Exercise: Exclude images and print all the records verbatim.

##############################

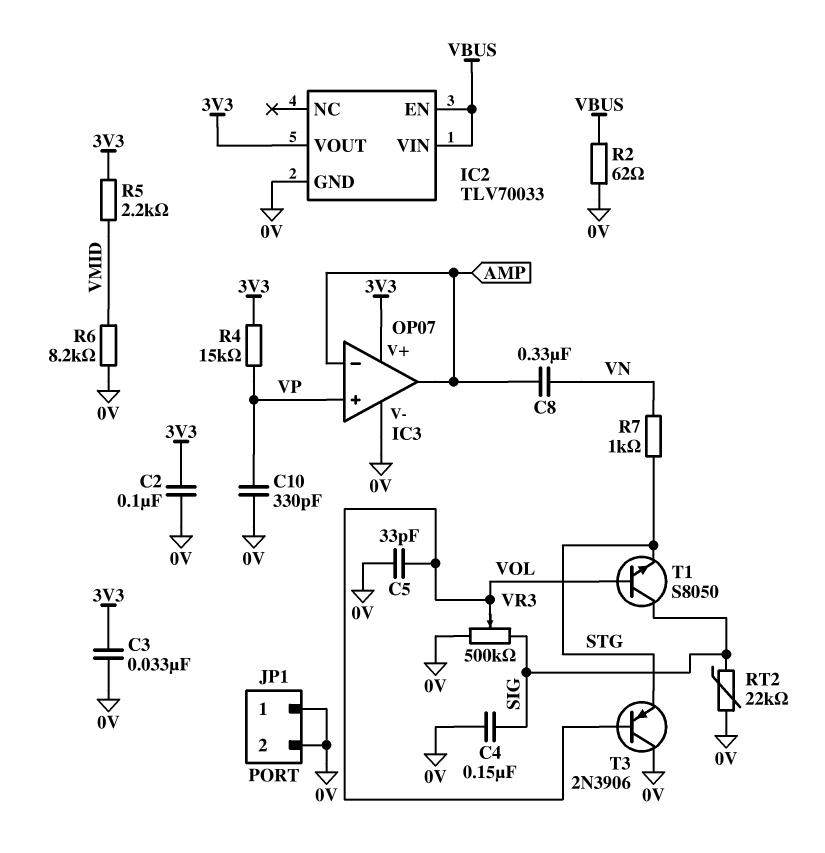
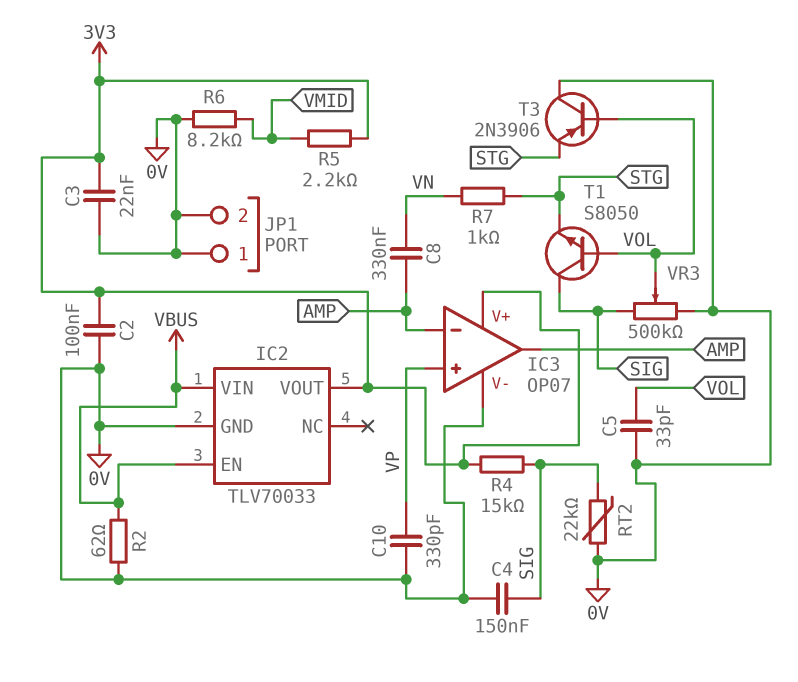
C3: 33nF (0V, 3V3) -> 22nF (0V, 3V3)
R4: 15k (3V3, VP) -> 15k (3V3, SIG)

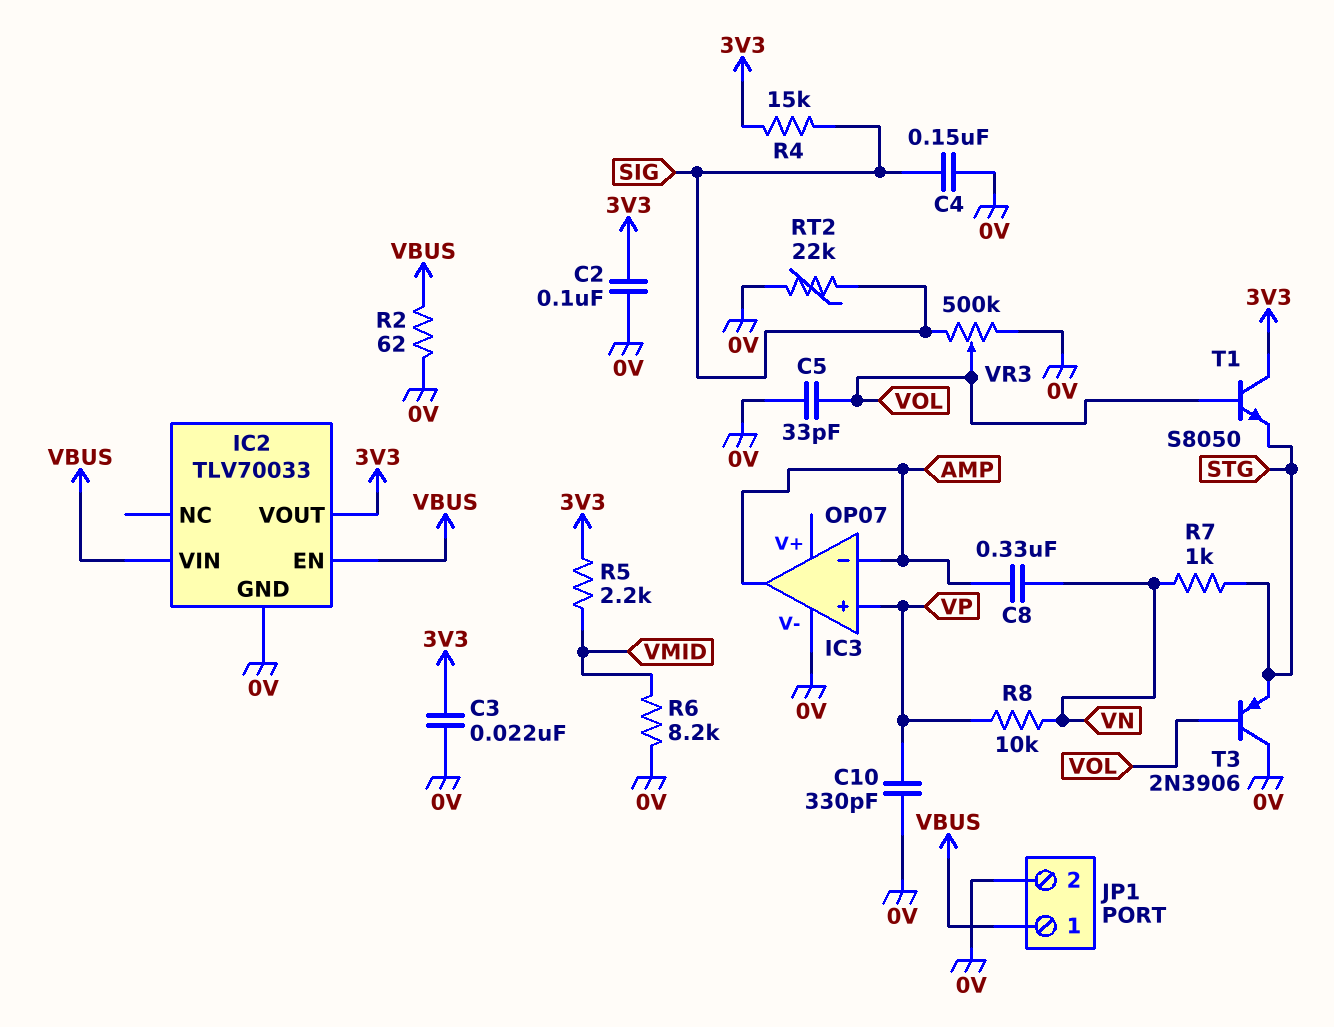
IC3 pin V+: 3V3 -> none
JP1 pin 1: 0V -> VBUS
R8: none -> 10k (VN, VP)
T1: NPN S8050 (B VOL, C SIG, E STG) -> NPN S8050 (B VOL, C 3V3, E STG)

##############################

Solution to this problem:
C3: 33nF (0V, 3V3) -> 22nF (0V, 3V3)
R4: 15k (3V3, VP) -> 15k (3V3, SIG)

IC3 pin V+: 3V3 -> none
JP1 pin 1: 0V -> VBUS
R8: none -> 10k (VN, VP)
T1: NPN S8050 (B VOL, C SIG, E STG) -> NPN S8050 (B VOL, C 3V3, E STG)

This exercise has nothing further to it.